**What to produce**
With the images removed, return every line below exactly as it reads.

**Collected material**
- - - -

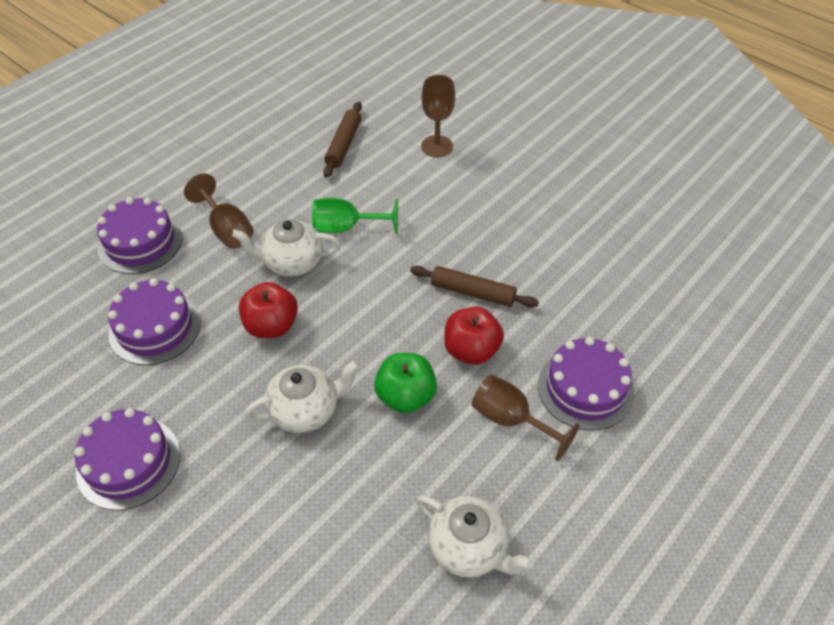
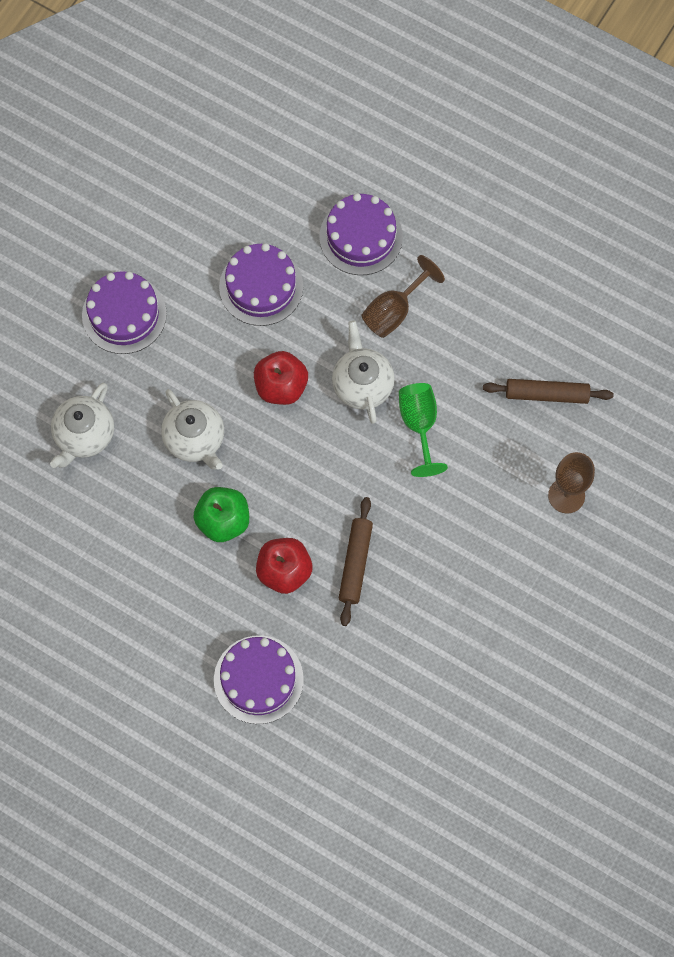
camera: 80 degrees right, 20 degrees up
(468, 548) = (89, 594): white teapot -> white teapot (84, 435)
(511, 420) = (213, 616): brown goblet -> none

- - - -

**Solution to the problem**
camera: 80 degrees right, 20 degrees up
(468, 548) = (89, 594): white teapot -> white teapot (84, 435)
(511, 420) = (213, 616): brown goblet -> none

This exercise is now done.